Data in this exercise START

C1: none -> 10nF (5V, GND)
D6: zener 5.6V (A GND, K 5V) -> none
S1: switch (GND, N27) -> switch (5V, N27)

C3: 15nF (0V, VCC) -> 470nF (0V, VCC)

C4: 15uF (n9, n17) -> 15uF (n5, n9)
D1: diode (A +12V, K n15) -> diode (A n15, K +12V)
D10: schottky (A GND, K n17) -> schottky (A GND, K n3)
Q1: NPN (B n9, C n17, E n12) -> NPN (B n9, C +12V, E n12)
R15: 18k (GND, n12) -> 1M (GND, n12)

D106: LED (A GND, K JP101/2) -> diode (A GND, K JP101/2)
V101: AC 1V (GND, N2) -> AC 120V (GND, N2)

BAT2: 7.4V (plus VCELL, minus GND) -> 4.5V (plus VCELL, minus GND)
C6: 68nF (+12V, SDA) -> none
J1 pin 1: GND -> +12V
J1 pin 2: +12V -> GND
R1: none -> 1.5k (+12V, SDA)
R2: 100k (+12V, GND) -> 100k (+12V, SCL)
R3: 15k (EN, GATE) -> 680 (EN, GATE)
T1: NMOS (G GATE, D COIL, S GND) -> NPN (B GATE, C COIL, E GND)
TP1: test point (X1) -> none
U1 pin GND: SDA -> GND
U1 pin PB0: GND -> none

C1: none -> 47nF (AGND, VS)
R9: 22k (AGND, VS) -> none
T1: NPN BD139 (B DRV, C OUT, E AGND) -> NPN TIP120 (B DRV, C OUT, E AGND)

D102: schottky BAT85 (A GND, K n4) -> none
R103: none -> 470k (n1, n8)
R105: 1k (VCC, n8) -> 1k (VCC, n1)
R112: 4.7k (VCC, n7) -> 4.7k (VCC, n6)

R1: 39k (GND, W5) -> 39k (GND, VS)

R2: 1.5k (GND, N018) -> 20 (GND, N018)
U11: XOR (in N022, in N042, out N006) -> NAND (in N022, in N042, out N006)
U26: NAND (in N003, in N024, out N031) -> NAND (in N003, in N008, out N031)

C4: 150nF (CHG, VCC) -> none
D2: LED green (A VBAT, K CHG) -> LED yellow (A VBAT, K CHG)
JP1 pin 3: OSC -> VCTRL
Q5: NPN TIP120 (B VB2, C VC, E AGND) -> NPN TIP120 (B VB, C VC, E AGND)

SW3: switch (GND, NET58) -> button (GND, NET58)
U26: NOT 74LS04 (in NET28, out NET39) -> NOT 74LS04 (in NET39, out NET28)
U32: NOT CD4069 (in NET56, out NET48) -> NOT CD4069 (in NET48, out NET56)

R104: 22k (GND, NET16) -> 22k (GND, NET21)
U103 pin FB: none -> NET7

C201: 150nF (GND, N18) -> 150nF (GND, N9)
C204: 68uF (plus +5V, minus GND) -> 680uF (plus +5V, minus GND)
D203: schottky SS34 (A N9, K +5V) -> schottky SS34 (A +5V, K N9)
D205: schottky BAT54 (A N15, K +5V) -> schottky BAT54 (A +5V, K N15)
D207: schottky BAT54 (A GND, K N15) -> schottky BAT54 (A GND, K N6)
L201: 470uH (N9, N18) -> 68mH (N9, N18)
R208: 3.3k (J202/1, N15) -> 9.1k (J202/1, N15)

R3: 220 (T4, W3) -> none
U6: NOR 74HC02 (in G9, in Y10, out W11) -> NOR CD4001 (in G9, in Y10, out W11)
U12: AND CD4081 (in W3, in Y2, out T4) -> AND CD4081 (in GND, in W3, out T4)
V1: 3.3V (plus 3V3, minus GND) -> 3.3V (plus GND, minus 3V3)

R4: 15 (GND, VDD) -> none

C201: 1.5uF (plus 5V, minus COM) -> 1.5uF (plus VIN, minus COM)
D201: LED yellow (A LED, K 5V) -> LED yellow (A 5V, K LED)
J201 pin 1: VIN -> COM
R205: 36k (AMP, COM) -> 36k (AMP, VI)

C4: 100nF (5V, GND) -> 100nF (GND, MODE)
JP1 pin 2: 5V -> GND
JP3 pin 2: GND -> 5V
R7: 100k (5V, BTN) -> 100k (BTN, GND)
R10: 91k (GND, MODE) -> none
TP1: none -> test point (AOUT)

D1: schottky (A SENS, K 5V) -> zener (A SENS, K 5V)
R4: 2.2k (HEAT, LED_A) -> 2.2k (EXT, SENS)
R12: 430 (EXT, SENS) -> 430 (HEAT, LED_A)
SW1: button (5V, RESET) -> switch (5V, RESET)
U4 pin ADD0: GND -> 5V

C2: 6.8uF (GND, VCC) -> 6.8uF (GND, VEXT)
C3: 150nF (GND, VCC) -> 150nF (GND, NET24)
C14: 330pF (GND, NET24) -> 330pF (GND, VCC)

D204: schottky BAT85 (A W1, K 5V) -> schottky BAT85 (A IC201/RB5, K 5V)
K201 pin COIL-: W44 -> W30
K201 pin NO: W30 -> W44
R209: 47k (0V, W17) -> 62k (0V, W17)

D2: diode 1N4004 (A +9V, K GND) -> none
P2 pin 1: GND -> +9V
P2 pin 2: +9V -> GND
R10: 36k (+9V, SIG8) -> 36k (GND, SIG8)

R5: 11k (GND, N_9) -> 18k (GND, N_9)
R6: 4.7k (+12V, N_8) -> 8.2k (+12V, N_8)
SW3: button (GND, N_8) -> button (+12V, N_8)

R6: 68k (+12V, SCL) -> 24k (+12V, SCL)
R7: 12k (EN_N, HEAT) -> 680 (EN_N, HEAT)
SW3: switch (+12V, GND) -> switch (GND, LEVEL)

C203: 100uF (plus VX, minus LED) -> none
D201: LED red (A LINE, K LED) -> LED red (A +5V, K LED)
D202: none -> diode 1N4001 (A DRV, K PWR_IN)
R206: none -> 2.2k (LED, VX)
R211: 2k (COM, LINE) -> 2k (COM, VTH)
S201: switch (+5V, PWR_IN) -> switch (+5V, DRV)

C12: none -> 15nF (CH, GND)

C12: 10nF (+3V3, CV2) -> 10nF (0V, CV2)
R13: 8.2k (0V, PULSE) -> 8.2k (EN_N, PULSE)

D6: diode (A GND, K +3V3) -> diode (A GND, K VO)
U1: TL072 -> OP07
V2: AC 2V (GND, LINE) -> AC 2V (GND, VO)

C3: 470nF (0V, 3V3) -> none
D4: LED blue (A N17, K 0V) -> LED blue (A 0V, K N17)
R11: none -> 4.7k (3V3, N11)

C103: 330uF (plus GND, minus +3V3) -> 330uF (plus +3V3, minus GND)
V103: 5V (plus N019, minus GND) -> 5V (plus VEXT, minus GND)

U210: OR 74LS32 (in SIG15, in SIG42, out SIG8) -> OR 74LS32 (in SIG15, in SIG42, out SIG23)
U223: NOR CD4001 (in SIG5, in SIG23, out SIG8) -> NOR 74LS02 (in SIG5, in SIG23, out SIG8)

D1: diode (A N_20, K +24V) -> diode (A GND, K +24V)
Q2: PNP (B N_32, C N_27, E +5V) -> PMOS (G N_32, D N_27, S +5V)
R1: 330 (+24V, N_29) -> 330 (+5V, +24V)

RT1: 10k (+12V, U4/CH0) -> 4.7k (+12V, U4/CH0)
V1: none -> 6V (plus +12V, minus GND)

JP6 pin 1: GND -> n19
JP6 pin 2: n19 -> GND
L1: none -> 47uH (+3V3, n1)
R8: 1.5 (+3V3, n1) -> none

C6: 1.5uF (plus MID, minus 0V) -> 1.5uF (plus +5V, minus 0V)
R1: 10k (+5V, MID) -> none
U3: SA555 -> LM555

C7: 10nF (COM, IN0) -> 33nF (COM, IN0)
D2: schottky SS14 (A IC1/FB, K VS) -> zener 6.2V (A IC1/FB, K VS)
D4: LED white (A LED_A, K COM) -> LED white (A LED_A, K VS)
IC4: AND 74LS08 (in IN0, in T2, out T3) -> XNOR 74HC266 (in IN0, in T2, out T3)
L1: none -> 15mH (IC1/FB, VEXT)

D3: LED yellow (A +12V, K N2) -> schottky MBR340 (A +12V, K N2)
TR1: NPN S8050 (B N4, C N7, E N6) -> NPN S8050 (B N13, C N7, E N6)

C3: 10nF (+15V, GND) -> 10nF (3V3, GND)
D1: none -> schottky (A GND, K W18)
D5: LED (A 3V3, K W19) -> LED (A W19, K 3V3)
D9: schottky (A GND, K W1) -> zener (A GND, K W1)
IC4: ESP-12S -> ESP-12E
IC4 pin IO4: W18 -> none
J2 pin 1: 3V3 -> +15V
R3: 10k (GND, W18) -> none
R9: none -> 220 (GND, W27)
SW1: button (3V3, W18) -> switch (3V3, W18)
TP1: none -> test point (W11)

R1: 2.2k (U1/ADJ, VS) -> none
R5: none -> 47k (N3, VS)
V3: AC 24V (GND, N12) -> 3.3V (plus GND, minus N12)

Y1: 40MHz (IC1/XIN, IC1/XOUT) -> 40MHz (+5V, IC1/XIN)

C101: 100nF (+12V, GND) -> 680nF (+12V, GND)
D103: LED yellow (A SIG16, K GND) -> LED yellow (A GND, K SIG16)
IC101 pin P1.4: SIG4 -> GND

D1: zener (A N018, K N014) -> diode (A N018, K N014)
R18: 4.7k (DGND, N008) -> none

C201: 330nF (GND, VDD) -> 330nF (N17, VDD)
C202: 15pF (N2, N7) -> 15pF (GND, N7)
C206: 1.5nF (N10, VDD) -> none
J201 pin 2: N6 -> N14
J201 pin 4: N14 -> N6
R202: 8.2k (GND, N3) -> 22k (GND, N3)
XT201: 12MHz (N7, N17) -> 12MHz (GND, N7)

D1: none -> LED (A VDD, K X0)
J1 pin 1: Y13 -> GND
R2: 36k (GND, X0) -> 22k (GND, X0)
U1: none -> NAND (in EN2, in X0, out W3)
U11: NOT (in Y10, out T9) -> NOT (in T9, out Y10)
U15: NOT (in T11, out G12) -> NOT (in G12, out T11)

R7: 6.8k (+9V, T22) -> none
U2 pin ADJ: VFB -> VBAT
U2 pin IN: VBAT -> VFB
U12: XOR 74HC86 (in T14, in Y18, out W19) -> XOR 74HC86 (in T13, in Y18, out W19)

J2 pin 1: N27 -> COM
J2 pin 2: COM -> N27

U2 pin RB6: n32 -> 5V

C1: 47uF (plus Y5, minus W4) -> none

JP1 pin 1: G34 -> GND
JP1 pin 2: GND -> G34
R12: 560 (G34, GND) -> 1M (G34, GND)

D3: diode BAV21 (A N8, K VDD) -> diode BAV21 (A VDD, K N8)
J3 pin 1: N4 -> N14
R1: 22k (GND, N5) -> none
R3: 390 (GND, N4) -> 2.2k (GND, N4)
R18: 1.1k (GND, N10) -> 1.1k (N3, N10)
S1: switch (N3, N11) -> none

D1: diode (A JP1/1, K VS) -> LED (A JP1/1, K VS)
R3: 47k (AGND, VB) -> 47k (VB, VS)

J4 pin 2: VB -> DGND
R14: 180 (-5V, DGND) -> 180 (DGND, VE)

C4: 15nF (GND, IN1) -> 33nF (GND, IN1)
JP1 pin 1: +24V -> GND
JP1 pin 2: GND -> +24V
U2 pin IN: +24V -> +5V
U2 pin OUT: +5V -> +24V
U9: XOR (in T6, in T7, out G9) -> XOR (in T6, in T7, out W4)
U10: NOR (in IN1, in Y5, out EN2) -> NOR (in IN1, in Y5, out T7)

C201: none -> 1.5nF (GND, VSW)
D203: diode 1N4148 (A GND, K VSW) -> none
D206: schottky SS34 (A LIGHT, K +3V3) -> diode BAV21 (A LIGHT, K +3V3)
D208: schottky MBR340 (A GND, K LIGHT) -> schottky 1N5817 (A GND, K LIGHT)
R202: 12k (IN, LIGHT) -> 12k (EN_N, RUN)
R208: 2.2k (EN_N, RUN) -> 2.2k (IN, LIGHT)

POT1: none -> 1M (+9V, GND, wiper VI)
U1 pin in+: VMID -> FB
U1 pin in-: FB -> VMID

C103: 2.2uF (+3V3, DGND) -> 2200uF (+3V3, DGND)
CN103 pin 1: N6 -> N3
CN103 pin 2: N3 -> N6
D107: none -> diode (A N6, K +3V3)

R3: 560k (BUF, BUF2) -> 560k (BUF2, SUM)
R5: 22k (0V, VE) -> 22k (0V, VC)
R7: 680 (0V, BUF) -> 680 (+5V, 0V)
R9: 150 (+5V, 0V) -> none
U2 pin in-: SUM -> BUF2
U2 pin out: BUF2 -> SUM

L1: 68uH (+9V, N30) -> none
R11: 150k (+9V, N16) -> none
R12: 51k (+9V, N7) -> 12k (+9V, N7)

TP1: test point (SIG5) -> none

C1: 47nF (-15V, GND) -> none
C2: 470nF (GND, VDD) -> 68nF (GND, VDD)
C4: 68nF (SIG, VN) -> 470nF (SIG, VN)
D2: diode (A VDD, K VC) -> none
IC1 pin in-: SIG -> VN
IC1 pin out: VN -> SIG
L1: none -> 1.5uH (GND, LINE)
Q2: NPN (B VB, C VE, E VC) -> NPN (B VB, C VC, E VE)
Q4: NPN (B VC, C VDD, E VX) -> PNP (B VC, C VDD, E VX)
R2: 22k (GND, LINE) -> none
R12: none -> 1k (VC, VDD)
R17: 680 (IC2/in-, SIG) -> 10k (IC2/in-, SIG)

Data in this exercise END

◆ **Work order**
Quote every line of the records above, from the first down to the one holding "R2: 100k (+12V, GND) -> 100k (+12V, SCL)", exactly as written.

◆ **Exercise answer**
C1: none -> 10nF (5V, GND)
D6: zener 5.6V (A GND, K 5V) -> none
S1: switch (GND, N27) -> switch (5V, N27)

C3: 15nF (0V, VCC) -> 470nF (0V, VCC)

C4: 15uF (n9, n17) -> 15uF (n5, n9)
D1: diode (A +12V, K n15) -> diode (A n15, K +12V)
D10: schottky (A GND, K n17) -> schottky (A GND, K n3)
Q1: NPN (B n9, C n17, E n12) -> NPN (B n9, C +12V, E n12)
R15: 18k (GND, n12) -> 1M (GND, n12)

D106: LED (A GND, K JP101/2) -> diode (A GND, K JP101/2)
V101: AC 1V (GND, N2) -> AC 120V (GND, N2)

BAT2: 7.4V (plus VCELL, minus GND) -> 4.5V (plus VCELL, minus GND)
C6: 68nF (+12V, SDA) -> none
J1 pin 1: GND -> +12V
J1 pin 2: +12V -> GND
R1: none -> 1.5k (+12V, SDA)
R2: 100k (+12V, GND) -> 100k (+12V, SCL)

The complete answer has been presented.